§ Exercise
Every line in the data below has to be repeated exactly; no picture belongs in the result.

§ Supplied material
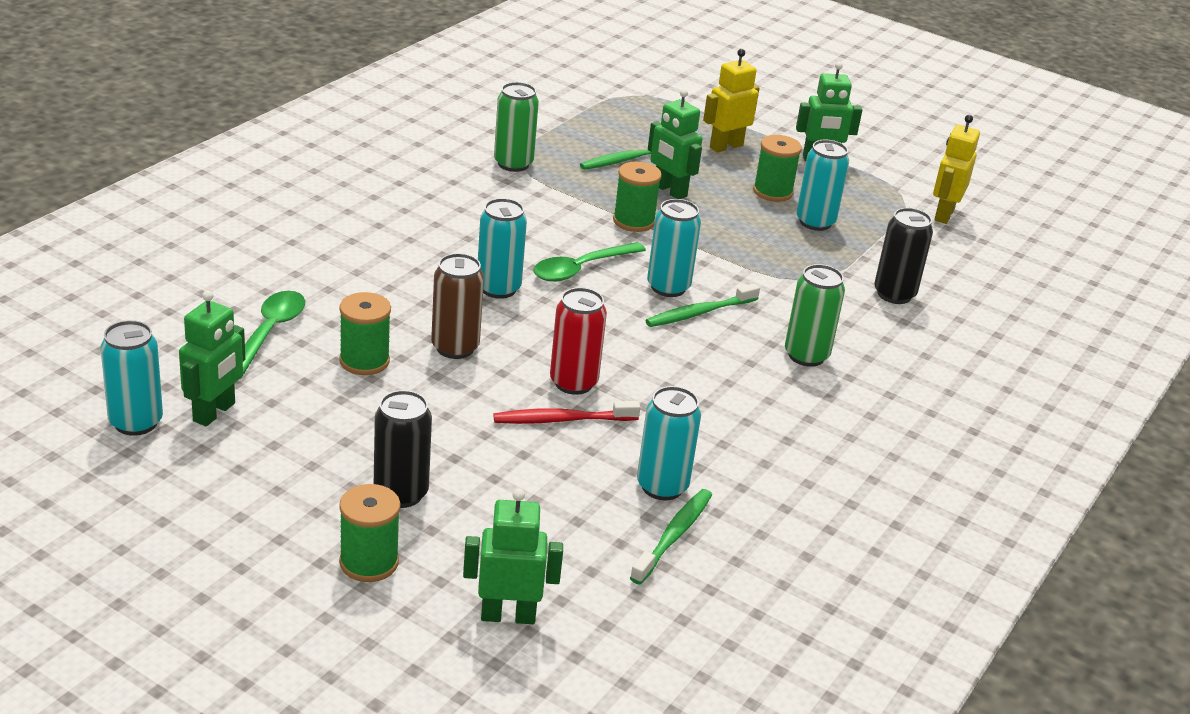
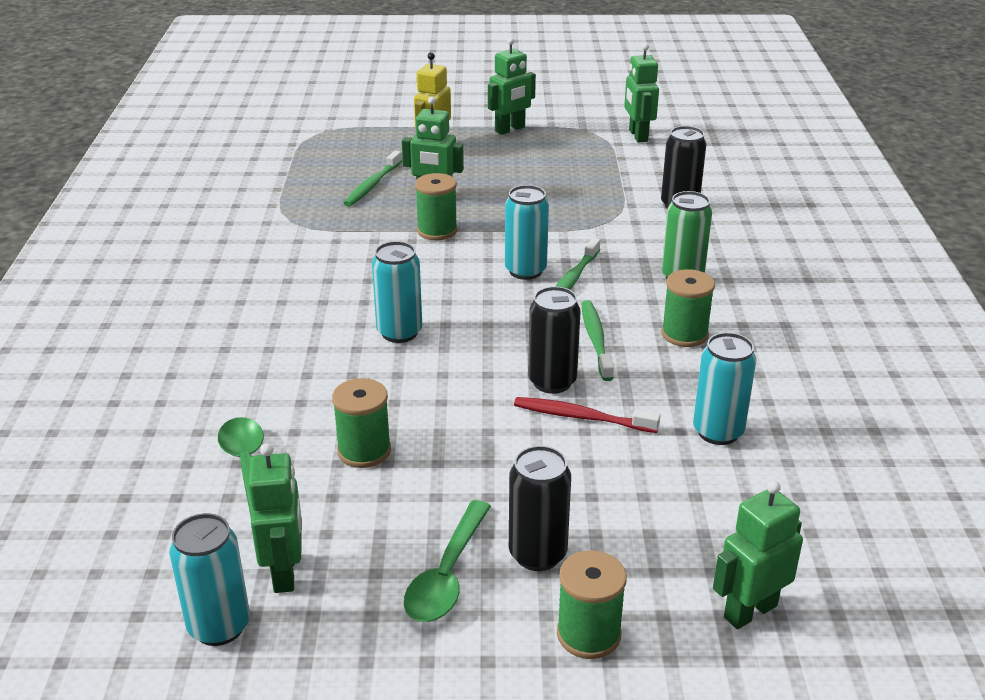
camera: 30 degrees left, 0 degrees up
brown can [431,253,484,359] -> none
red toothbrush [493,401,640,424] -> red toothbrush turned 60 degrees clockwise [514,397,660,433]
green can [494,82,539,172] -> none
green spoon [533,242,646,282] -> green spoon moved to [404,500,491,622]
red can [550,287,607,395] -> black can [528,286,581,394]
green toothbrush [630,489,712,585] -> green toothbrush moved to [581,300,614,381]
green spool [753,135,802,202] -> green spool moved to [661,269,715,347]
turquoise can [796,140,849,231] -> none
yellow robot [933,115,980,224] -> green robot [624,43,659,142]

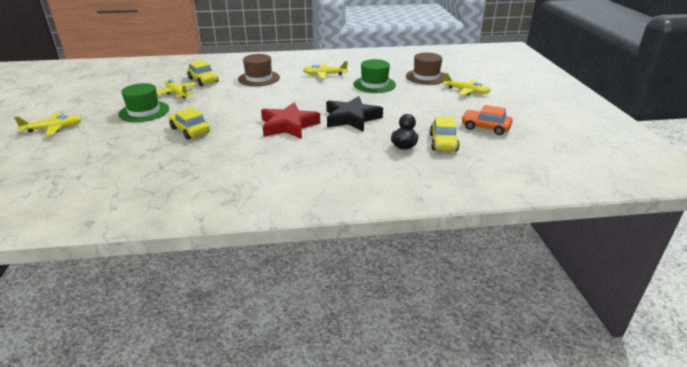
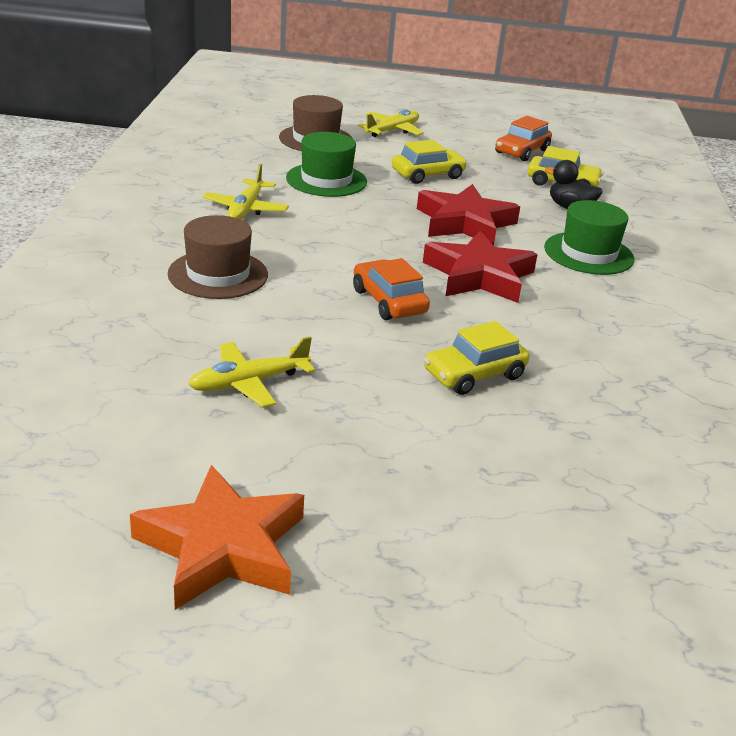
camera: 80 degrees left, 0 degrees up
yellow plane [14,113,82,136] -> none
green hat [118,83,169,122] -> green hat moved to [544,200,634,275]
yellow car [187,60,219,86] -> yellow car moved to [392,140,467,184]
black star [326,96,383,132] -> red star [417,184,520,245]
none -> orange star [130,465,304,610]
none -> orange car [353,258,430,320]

§ Problem solution
camera: 30 degrees left, 0 degrees up
brown can [431,253,484,359] -> none
red toothbrush [493,401,640,424] -> red toothbrush turned 60 degrees clockwise [514,397,660,433]
green can [494,82,539,172] -> none
green spoon [533,242,646,282] -> green spoon moved to [404,500,491,622]
red can [550,287,607,395] -> black can [528,286,581,394]
green toothbrush [630,489,712,585] -> green toothbrush moved to [581,300,614,381]
green spool [753,135,802,202] -> green spool moved to [661,269,715,347]
turquoise can [796,140,849,231] -> none
yellow robot [933,115,980,224] -> green robot [624,43,659,142]

camera: 80 degrees left, 0 degrees up
yellow plane [14,113,82,136] -> none
green hat [118,83,169,122] -> green hat moved to [544,200,634,275]
yellow car [187,60,219,86] -> yellow car moved to [392,140,467,184]
black star [326,96,383,132] -> red star [417,184,520,245]
none -> orange star [130,465,304,610]
none -> orange car [353,258,430,320]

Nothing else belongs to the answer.